» Required action
Hunt through the entries for the word "camera" and copy each line in which it appears.
[[ Task inputs open ]]
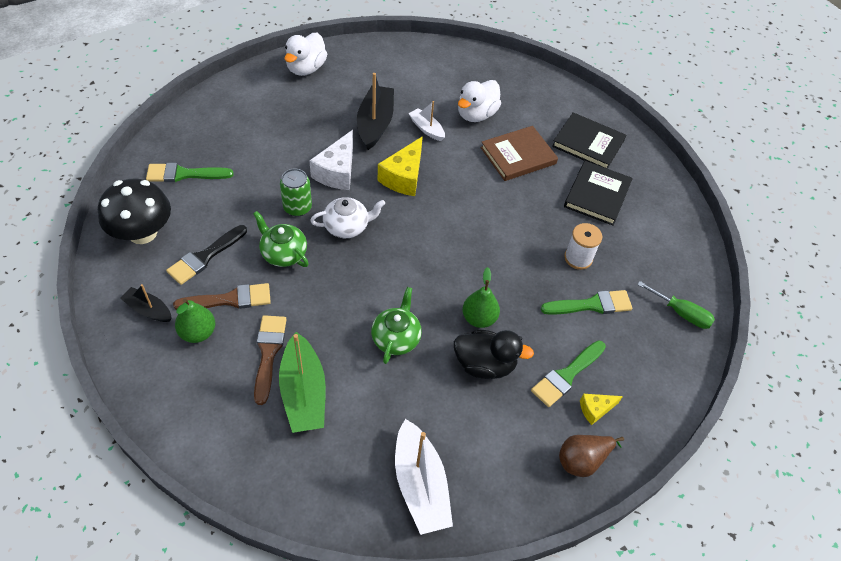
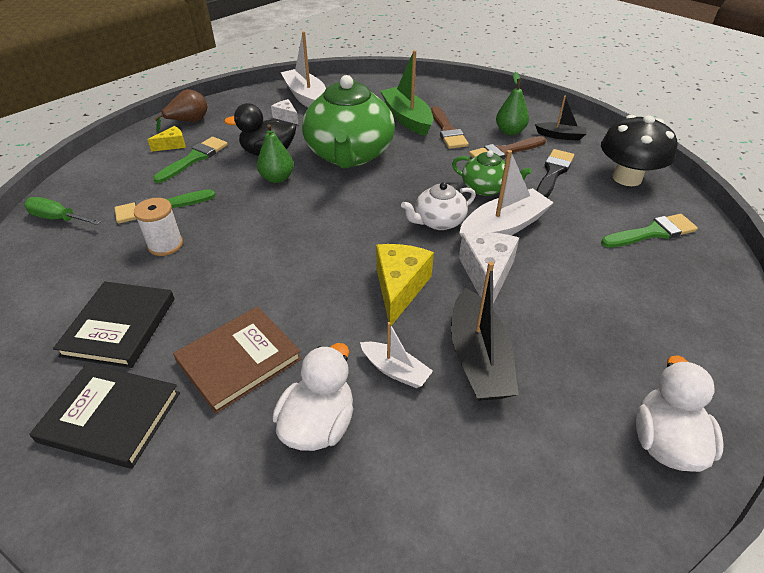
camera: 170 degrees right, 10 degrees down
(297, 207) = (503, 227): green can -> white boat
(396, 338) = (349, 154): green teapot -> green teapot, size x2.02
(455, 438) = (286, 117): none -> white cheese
[[ Task inputs closed ]]
[[ Task inputs open ]]
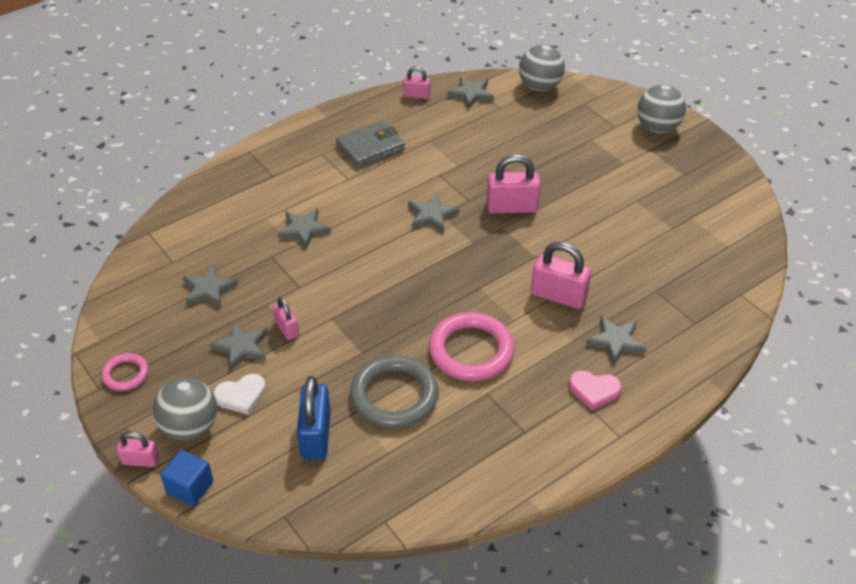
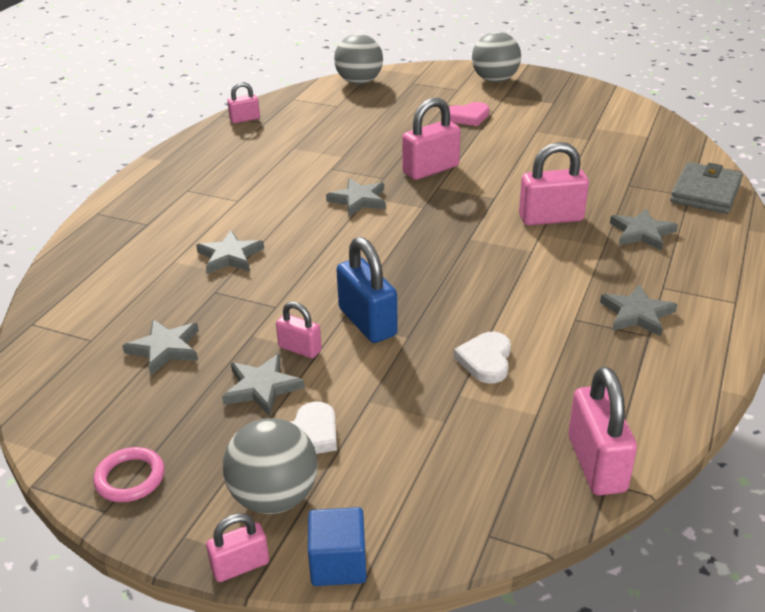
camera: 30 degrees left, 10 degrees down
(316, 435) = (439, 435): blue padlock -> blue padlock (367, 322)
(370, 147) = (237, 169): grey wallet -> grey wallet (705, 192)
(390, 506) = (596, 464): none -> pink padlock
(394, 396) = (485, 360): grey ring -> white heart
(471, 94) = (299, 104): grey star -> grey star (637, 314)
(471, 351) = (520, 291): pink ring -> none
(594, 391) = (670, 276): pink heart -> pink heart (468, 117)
[[ Task inputs closed ]]
» Reply
camera: 170 degrees right, 10 degrees down
camera: 30 degrees left, 10 degrees down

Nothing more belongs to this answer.